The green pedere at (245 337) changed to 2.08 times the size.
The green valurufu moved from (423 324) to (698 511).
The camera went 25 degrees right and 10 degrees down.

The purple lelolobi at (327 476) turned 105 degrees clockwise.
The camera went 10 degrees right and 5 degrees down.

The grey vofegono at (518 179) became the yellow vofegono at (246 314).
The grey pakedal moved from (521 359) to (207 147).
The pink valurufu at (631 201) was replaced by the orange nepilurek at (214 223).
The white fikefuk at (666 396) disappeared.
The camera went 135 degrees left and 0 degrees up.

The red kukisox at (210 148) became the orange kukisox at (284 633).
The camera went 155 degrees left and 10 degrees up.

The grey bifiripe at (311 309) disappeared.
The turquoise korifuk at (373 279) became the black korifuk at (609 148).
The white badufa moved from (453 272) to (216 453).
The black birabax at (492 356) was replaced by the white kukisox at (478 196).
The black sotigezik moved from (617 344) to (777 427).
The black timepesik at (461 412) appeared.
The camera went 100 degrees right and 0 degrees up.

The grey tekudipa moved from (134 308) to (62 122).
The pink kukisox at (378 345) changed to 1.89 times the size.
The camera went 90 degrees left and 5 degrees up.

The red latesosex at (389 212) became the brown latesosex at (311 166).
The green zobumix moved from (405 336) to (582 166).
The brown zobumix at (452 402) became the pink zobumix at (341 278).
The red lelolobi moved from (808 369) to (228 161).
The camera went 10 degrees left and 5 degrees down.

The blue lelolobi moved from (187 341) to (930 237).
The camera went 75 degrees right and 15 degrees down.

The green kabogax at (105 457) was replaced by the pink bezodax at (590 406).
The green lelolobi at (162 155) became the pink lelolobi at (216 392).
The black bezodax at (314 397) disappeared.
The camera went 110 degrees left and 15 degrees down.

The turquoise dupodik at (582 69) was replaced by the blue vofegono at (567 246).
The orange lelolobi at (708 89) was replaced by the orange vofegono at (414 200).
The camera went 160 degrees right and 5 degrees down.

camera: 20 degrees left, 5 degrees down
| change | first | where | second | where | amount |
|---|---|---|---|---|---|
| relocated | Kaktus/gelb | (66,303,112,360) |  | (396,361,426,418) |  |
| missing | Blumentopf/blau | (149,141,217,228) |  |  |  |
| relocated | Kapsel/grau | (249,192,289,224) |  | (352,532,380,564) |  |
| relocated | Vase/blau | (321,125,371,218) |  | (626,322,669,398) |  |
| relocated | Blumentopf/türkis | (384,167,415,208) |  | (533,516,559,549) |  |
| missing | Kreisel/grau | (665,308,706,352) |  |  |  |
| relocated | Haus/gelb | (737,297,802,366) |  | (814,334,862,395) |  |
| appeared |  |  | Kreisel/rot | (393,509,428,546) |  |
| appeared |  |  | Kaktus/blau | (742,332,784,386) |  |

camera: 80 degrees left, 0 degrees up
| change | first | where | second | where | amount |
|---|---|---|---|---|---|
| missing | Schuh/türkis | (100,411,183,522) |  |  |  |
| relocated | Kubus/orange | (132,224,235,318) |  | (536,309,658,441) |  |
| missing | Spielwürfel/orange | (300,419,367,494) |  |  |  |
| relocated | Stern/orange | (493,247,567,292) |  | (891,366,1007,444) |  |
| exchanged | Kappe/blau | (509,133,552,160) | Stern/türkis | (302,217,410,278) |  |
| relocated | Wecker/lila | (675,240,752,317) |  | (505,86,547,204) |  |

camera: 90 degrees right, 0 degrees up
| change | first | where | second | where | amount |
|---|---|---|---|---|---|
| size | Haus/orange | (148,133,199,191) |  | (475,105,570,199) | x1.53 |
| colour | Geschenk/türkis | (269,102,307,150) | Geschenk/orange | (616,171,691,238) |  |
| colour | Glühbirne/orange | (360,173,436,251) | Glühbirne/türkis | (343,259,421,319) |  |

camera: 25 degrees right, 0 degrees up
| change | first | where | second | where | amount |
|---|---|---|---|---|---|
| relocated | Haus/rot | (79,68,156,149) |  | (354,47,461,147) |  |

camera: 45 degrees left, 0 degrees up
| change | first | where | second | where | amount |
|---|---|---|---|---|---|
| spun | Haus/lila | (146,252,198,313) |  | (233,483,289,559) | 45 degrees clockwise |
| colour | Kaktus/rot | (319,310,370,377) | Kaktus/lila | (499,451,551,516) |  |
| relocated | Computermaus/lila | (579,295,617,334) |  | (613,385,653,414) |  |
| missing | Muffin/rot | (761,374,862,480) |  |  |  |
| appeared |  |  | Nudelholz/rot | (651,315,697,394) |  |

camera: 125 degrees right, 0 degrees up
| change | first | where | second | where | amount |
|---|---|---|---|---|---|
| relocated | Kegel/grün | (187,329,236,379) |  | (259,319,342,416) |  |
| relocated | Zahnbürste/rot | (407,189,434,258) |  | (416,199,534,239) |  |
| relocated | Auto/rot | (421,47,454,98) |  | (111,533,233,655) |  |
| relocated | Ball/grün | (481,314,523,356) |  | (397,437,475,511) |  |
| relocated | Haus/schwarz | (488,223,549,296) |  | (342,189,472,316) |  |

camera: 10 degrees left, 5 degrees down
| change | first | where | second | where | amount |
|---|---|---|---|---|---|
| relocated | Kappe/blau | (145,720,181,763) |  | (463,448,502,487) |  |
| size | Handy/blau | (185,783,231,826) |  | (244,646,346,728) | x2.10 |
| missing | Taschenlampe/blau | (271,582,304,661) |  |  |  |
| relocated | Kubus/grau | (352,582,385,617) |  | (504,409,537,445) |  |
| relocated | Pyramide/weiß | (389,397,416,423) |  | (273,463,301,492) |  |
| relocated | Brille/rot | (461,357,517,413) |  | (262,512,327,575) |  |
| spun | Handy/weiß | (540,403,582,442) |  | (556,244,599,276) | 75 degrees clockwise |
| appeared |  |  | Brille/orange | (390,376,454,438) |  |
....................
### What needs to be done:
Please give back exactly the lines of this listing beginning at the line with "relocated | Kaktus/gelb" and ending with the line with "Kreisel/rot | (393,509,428,546)", both included, and nothing else.

### Exercise output:
| relocated | Kaktus/gelb | (66,303,112,360) |  | (396,361,426,418) |  |
| missing | Blumentopf/blau | (149,141,217,228) |  |  |  |
| relocated | Kapsel/grau | (249,192,289,224) |  | (352,532,380,564) |  |
| relocated | Vase/blau | (321,125,371,218) |  | (626,322,669,398) |  |
| relocated | Blumentopf/türkis | (384,167,415,208) |  | (533,516,559,549) |  |
| missing | Kreisel/grau | (665,308,706,352) |  |  |  |
| relocated | Haus/gelb | (737,297,802,366) |  | (814,334,862,395) |  |
| appeared |  |  | Kreisel/rot | (393,509,428,546) |  |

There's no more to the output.